#### Records from a dataset
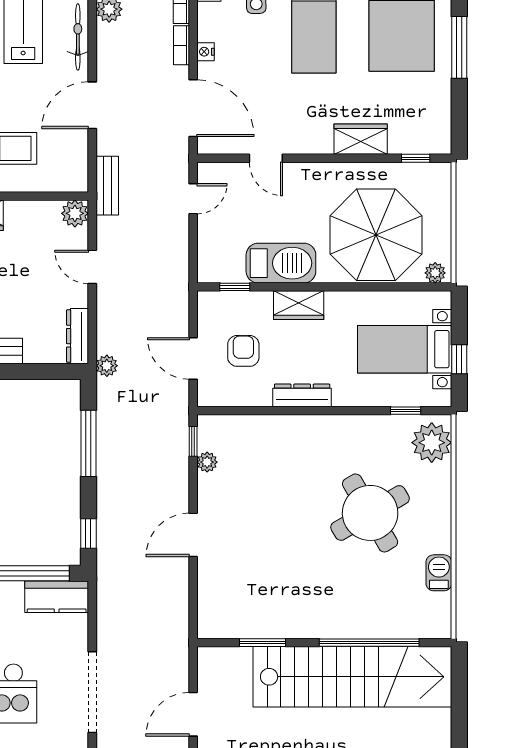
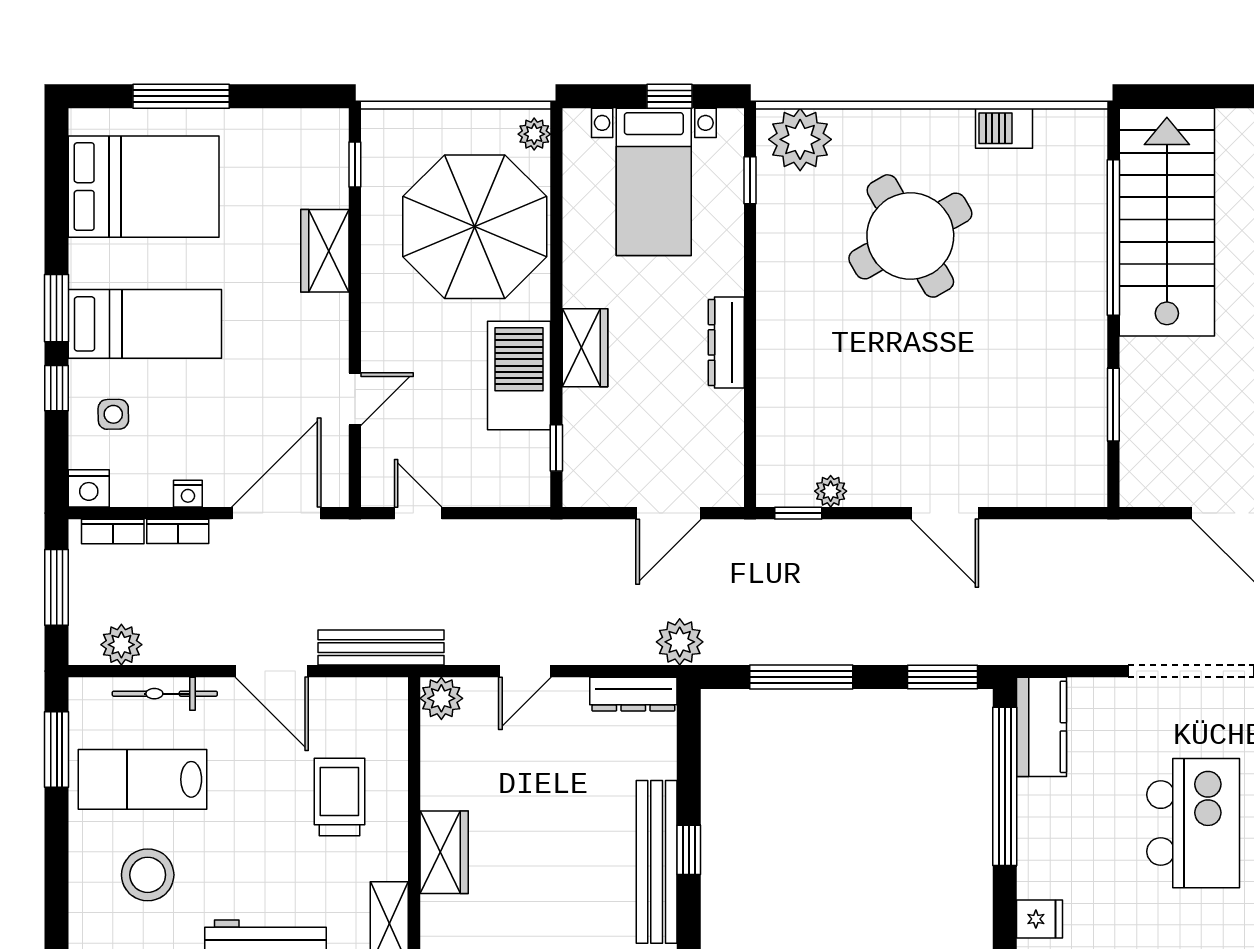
bench: (107, 186) -> (381, 648), width x1.36
armchair: (243, 351) -> (657, 434), removed
plant: (107, 366) -> (680, 642), width x1.38, depth x1.38
window: (88, 534) -> (943, 677), width x1.50
stairs: (352, 677) -> (1167, 222), width x0.73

#### EXERCISE REQUIREMENTS
Word for word, set down each record shown above, omitting the pictures.

#### OUTPUT BELOW
bench: (107, 186) -> (381, 648), width x1.36
armchair: (243, 351) -> (657, 434), removed
plant: (107, 366) -> (680, 642), width x1.38, depth x1.38
window: (88, 534) -> (943, 677), width x1.50
stairs: (352, 677) -> (1167, 222), width x0.73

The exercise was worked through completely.